▶ [Work instructions]: Transcribe all the records with complete accuracy.

▶ [Task inputs]:
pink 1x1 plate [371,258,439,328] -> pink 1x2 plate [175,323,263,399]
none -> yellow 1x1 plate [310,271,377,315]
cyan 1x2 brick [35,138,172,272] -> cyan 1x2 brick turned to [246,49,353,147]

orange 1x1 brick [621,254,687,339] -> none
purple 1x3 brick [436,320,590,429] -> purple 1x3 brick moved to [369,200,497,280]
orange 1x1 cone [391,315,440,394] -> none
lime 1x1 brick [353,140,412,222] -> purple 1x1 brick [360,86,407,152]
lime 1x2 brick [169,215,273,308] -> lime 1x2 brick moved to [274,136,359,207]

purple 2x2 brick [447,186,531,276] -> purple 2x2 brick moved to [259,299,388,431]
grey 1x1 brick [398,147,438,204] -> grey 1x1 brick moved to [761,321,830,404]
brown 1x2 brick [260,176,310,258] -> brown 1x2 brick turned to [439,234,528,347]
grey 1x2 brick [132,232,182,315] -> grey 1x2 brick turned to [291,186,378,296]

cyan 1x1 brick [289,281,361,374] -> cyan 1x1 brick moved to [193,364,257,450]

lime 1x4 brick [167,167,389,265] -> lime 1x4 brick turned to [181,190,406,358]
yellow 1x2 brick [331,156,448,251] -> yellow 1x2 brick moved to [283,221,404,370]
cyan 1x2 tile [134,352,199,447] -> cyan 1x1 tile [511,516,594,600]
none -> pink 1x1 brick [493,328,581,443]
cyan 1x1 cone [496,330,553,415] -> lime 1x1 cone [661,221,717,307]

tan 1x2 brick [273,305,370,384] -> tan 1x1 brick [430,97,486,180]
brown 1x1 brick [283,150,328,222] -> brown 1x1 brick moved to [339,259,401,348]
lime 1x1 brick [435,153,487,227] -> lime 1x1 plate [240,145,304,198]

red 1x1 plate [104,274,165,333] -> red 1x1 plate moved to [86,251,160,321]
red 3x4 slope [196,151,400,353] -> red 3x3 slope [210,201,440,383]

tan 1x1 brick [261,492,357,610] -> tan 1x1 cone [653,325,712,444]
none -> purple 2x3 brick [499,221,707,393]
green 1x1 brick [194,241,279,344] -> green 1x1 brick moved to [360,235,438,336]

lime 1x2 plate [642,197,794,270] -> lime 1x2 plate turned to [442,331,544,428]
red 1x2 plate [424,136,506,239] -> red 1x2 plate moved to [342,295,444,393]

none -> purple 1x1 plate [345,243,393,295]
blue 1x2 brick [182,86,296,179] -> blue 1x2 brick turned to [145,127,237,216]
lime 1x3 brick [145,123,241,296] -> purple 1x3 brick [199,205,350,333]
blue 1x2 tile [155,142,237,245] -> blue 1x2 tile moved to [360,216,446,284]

▶ [Exercise response]:
pink 1x1 plate [371,258,439,328] -> pink 1x2 plate [175,323,263,399]
none -> yellow 1x1 plate [310,271,377,315]
cyan 1x2 brick [35,138,172,272] -> cyan 1x2 brick turned to [246,49,353,147]

orange 1x1 brick [621,254,687,339] -> none
purple 1x3 brick [436,320,590,429] -> purple 1x3 brick moved to [369,200,497,280]
orange 1x1 cone [391,315,440,394] -> none
lime 1x1 brick [353,140,412,222] -> purple 1x1 brick [360,86,407,152]
lime 1x2 brick [169,215,273,308] -> lime 1x2 brick moved to [274,136,359,207]

purple 2x2 brick [447,186,531,276] -> purple 2x2 brick moved to [259,299,388,431]
grey 1x1 brick [398,147,438,204] -> grey 1x1 brick moved to [761,321,830,404]
brown 1x2 brick [260,176,310,258] -> brown 1x2 brick turned to [439,234,528,347]
grey 1x2 brick [132,232,182,315] -> grey 1x2 brick turned to [291,186,378,296]

cyan 1x1 brick [289,281,361,374] -> cyan 1x1 brick moved to [193,364,257,450]

lime 1x4 brick [167,167,389,265] -> lime 1x4 brick turned to [181,190,406,358]
yellow 1x2 brick [331,156,448,251] -> yellow 1x2 brick moved to [283,221,404,370]
cyan 1x2 tile [134,352,199,447] -> cyan 1x1 tile [511,516,594,600]
none -> pink 1x1 brick [493,328,581,443]
cyan 1x1 cone [496,330,553,415] -> lime 1x1 cone [661,221,717,307]

tan 1x2 brick [273,305,370,384] -> tan 1x1 brick [430,97,486,180]
brown 1x1 brick [283,150,328,222] -> brown 1x1 brick moved to [339,259,401,348]
lime 1x1 brick [435,153,487,227] -> lime 1x1 plate [240,145,304,198]

red 1x1 plate [104,274,165,333] -> red 1x1 plate moved to [86,251,160,321]
red 3x4 slope [196,151,400,353] -> red 3x3 slope [210,201,440,383]

tan 1x1 brick [261,492,357,610] -> tan 1x1 cone [653,325,712,444]
none -> purple 2x3 brick [499,221,707,393]
green 1x1 brick [194,241,279,344] -> green 1x1 brick moved to [360,235,438,336]

lime 1x2 plate [642,197,794,270] -> lime 1x2 plate turned to [442,331,544,428]
red 1x2 plate [424,136,506,239] -> red 1x2 plate moved to [342,295,444,393]

none -> purple 1x1 plate [345,243,393,295]
blue 1x2 brick [182,86,296,179] -> blue 1x2 brick turned to [145,127,237,216]
lime 1x3 brick [145,123,241,296] -> purple 1x3 brick [199,205,350,333]
blue 1x2 tile [155,142,237,245] -> blue 1x2 tile moved to [360,216,446,284]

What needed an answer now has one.